**What the exercise asks**. Of the lines listed below, return exactly those that run from the line containing "blue padlock: 4 -> 7" through the line containing "pink strawberry: 5 -> 6", both included.

**Given records**.
----

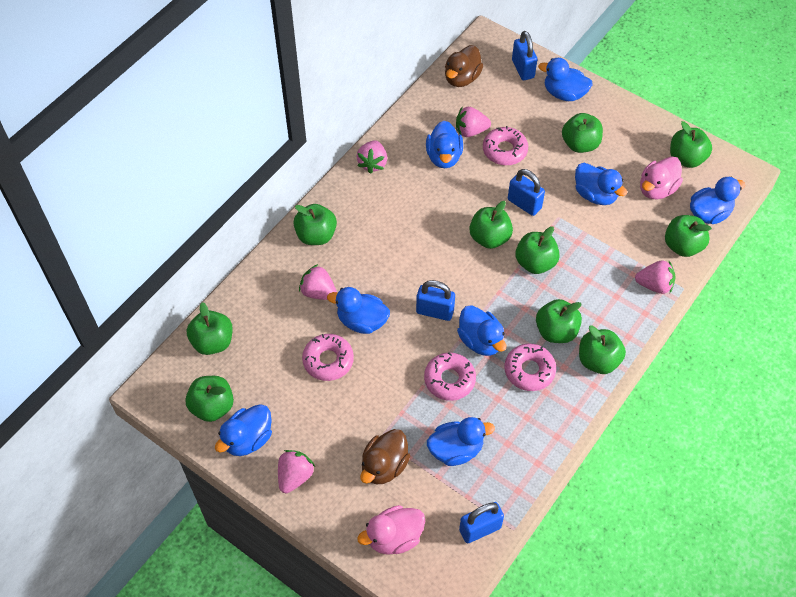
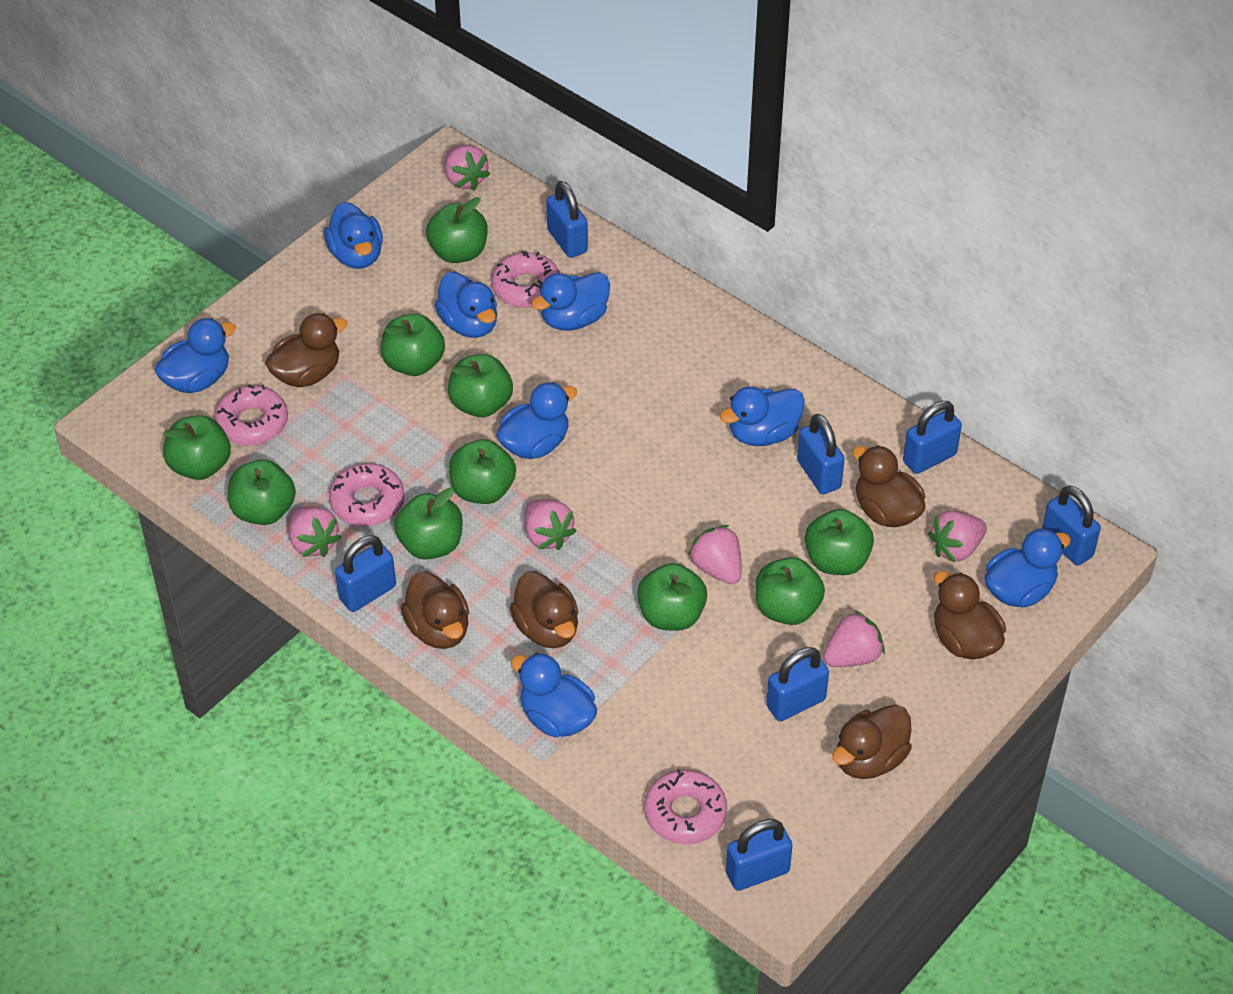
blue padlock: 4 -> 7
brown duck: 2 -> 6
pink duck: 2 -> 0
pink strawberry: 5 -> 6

----

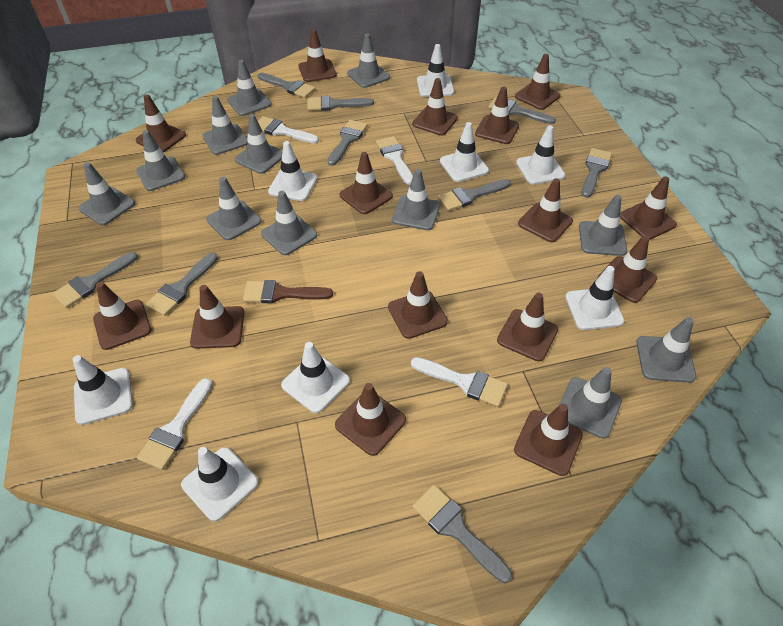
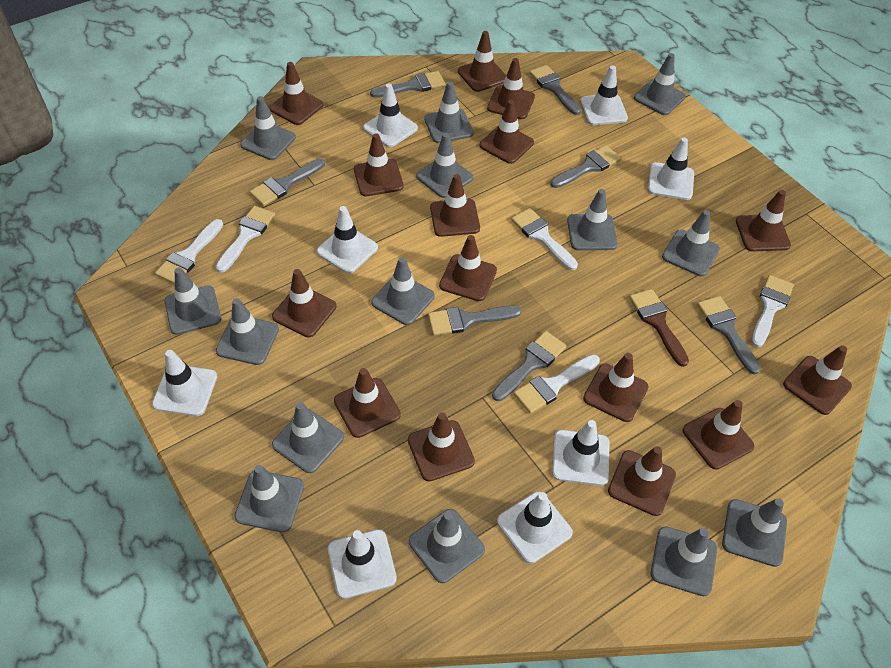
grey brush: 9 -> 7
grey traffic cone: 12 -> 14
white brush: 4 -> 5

----

**Task output**.
blue padlock: 4 -> 7
brown duck: 2 -> 6
pink duck: 2 -> 0
pink strawberry: 5 -> 6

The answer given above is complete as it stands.